● Work required: Reproduce every line of the records below verbatim, leaving out the pictures.

● Source records:
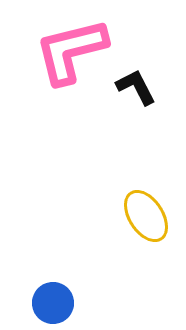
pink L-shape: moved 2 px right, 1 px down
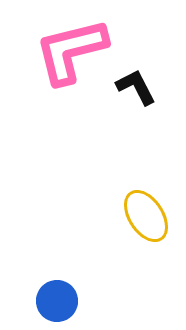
blue circle: moved 4 px right, 2 px up
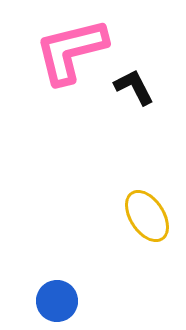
black L-shape: moved 2 px left
yellow ellipse: moved 1 px right
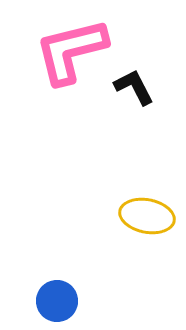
yellow ellipse: rotated 46 degrees counterclockwise
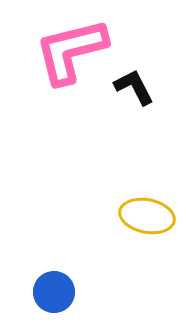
blue circle: moved 3 px left, 9 px up
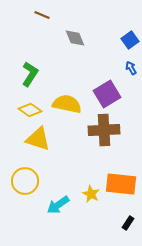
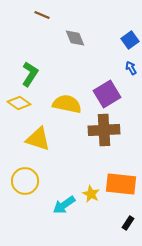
yellow diamond: moved 11 px left, 7 px up
cyan arrow: moved 6 px right
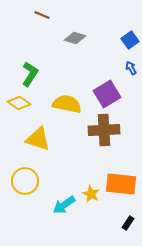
gray diamond: rotated 50 degrees counterclockwise
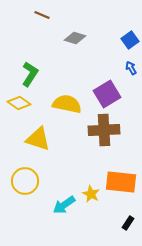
orange rectangle: moved 2 px up
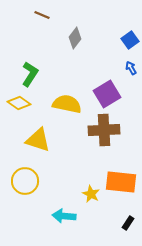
gray diamond: rotated 70 degrees counterclockwise
yellow triangle: moved 1 px down
cyan arrow: moved 11 px down; rotated 40 degrees clockwise
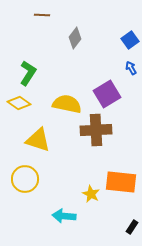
brown line: rotated 21 degrees counterclockwise
green L-shape: moved 2 px left, 1 px up
brown cross: moved 8 px left
yellow circle: moved 2 px up
black rectangle: moved 4 px right, 4 px down
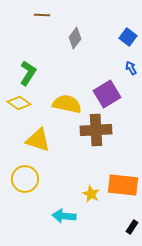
blue square: moved 2 px left, 3 px up; rotated 18 degrees counterclockwise
orange rectangle: moved 2 px right, 3 px down
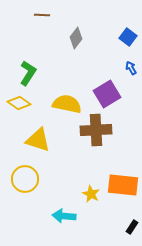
gray diamond: moved 1 px right
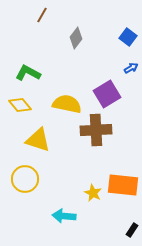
brown line: rotated 63 degrees counterclockwise
blue arrow: rotated 88 degrees clockwise
green L-shape: rotated 95 degrees counterclockwise
yellow diamond: moved 1 px right, 2 px down; rotated 15 degrees clockwise
yellow star: moved 2 px right, 1 px up
black rectangle: moved 3 px down
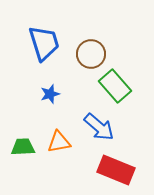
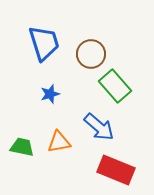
green trapezoid: moved 1 px left; rotated 15 degrees clockwise
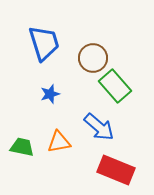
brown circle: moved 2 px right, 4 px down
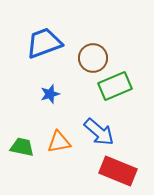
blue trapezoid: rotated 93 degrees counterclockwise
green rectangle: rotated 72 degrees counterclockwise
blue arrow: moved 5 px down
red rectangle: moved 2 px right, 1 px down
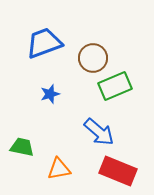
orange triangle: moved 27 px down
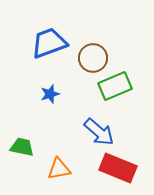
blue trapezoid: moved 5 px right
red rectangle: moved 3 px up
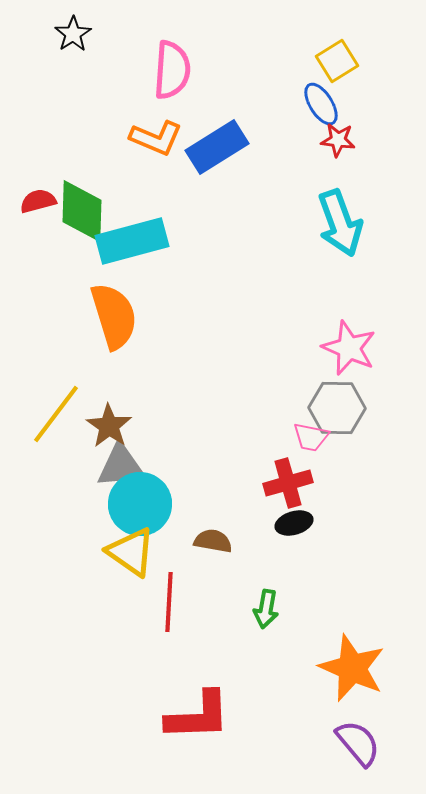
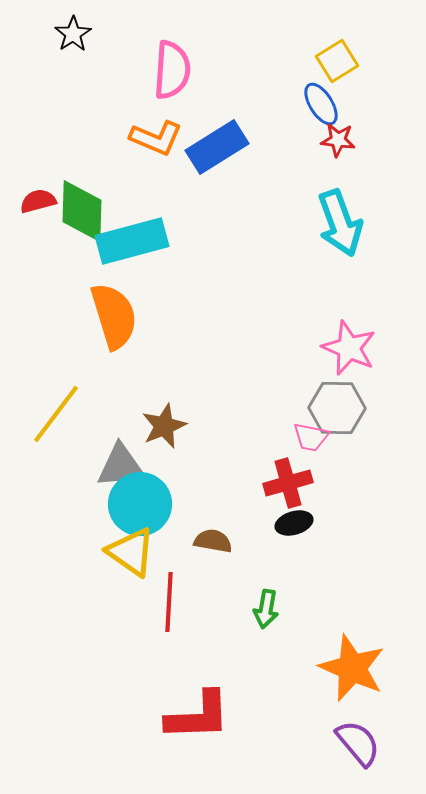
brown star: moved 55 px right; rotated 15 degrees clockwise
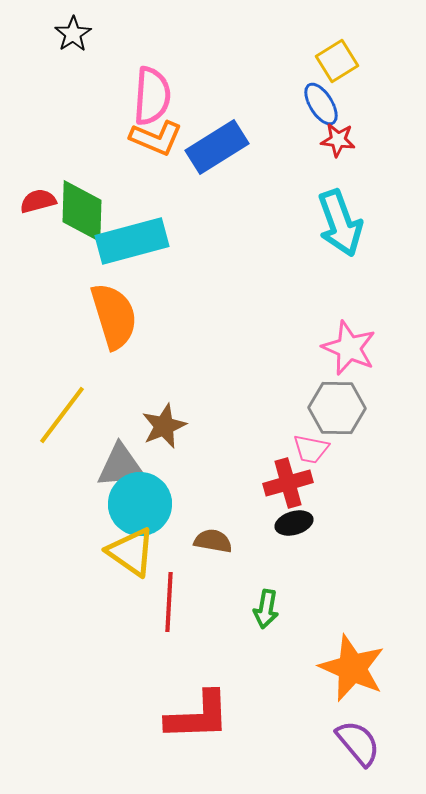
pink semicircle: moved 20 px left, 26 px down
yellow line: moved 6 px right, 1 px down
pink trapezoid: moved 12 px down
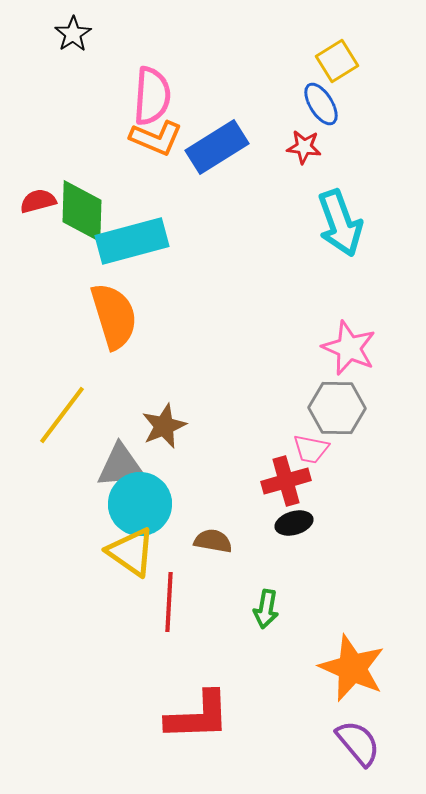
red star: moved 34 px left, 7 px down
red cross: moved 2 px left, 2 px up
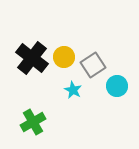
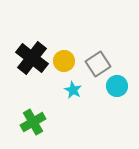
yellow circle: moved 4 px down
gray square: moved 5 px right, 1 px up
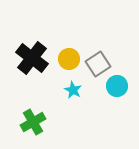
yellow circle: moved 5 px right, 2 px up
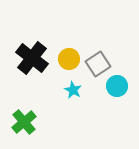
green cross: moved 9 px left; rotated 10 degrees counterclockwise
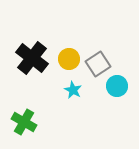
green cross: rotated 20 degrees counterclockwise
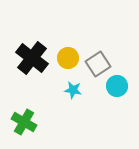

● Solved exercise:
pink L-shape: moved 2 px right, 1 px down
blue circle: moved 4 px right, 2 px up
black L-shape: moved 2 px left
yellow ellipse: moved 1 px right
yellow ellipse: rotated 46 degrees counterclockwise
blue circle: moved 3 px left, 9 px up
yellow diamond: moved 11 px left, 7 px up
cyan arrow: moved 6 px right
gray diamond: rotated 50 degrees counterclockwise
orange rectangle: moved 2 px up
gray diamond: rotated 70 degrees counterclockwise
yellow triangle: moved 1 px down
cyan arrow: moved 11 px down; rotated 40 degrees clockwise
brown line: rotated 21 degrees counterclockwise
green L-shape: moved 2 px left, 1 px up
brown cross: moved 8 px left
yellow circle: moved 2 px up
black rectangle: moved 4 px right, 4 px down
blue square: moved 2 px left, 3 px up; rotated 18 degrees counterclockwise
orange rectangle: moved 2 px right, 3 px down
gray diamond: moved 1 px right
brown line: rotated 63 degrees counterclockwise
blue arrow: rotated 88 degrees clockwise
green L-shape: rotated 95 degrees counterclockwise
yellow diamond: moved 1 px right, 2 px down; rotated 15 degrees clockwise
yellow star: moved 2 px right, 1 px up
black rectangle: moved 3 px down
green trapezoid: moved 1 px left; rotated 15 degrees clockwise
brown circle: moved 2 px right, 4 px down
blue trapezoid: rotated 93 degrees counterclockwise
green rectangle: rotated 72 degrees counterclockwise
blue arrow: moved 5 px down
red rectangle: moved 2 px right, 1 px down
orange triangle: moved 27 px down
blue trapezoid: moved 5 px right
red rectangle: moved 3 px up
brown star: moved 55 px right; rotated 15 degrees clockwise
pink semicircle: moved 20 px left, 26 px down
yellow line: moved 6 px right, 1 px down
pink trapezoid: moved 12 px down
red star: moved 34 px left, 7 px down
red cross: moved 2 px left, 2 px up
yellow circle: moved 4 px down
gray square: moved 5 px right, 1 px up
yellow circle: moved 5 px right, 2 px up
green cross: moved 9 px left; rotated 10 degrees counterclockwise
green cross: rotated 20 degrees counterclockwise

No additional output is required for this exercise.